- [THE TASK] Copy every line in the records below that contains the word "cyan".

- [ENTRIES SUPPLIED]
# # # # # # #

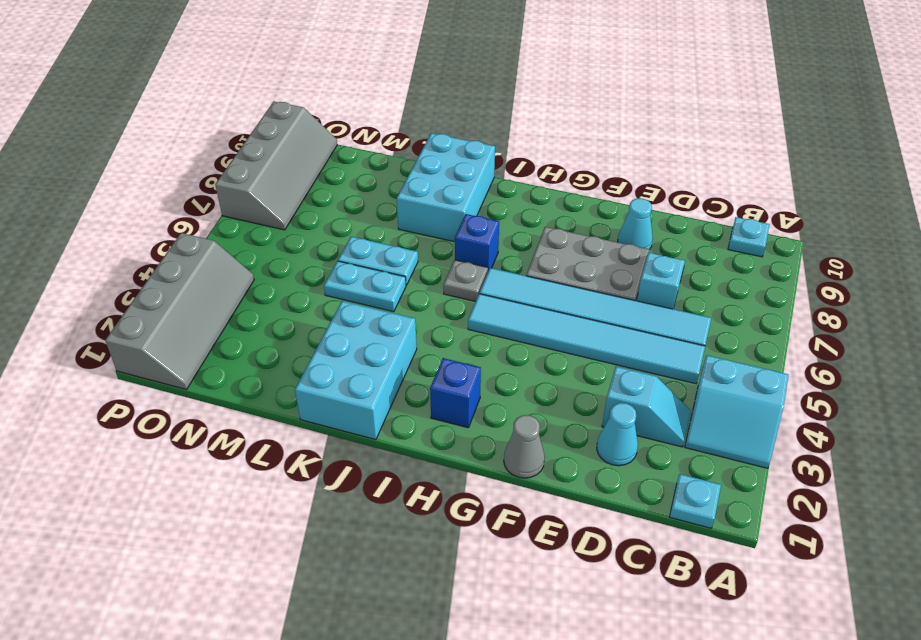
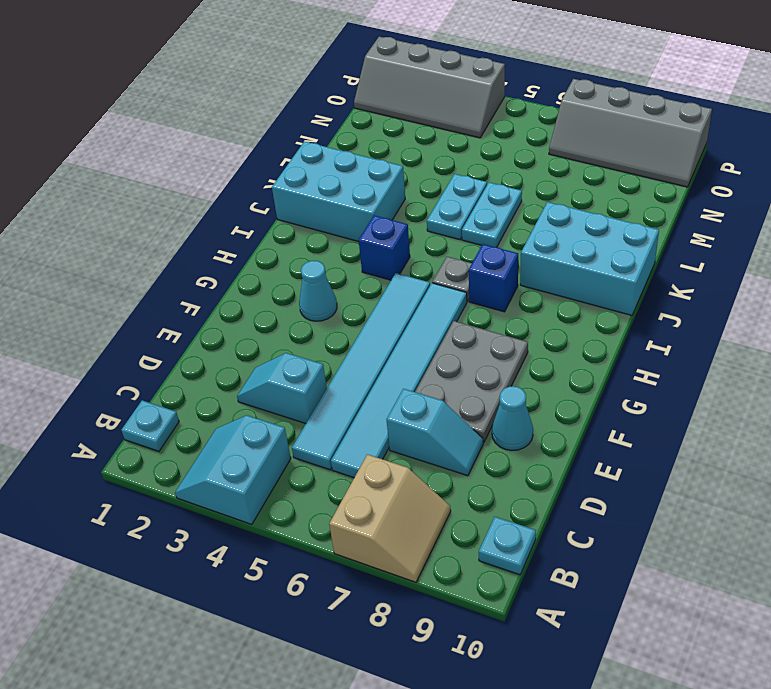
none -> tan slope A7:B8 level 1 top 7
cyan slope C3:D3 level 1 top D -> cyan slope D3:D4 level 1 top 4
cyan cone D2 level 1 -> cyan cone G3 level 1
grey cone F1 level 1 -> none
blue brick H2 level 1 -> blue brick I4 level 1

# # # # # # #

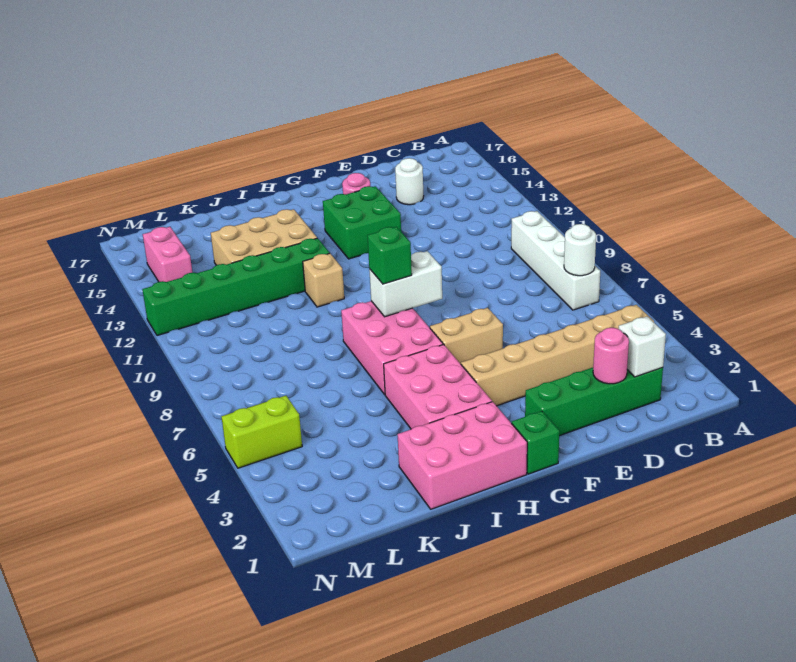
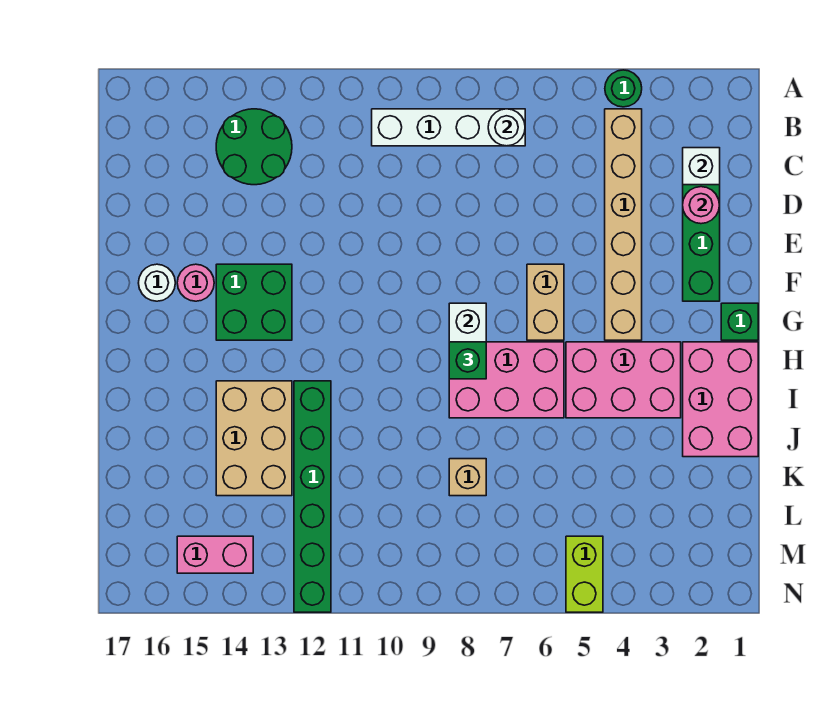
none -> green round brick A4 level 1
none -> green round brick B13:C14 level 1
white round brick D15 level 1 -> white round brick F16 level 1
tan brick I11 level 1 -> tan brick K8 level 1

# # # # # # #

- [SOLUTION BELOW]
cyan slope C3:D3 level 1 top D -> cyan slope D3:D4 level 1 top 4
cyan cone D2 level 1 -> cyan cone G3 level 1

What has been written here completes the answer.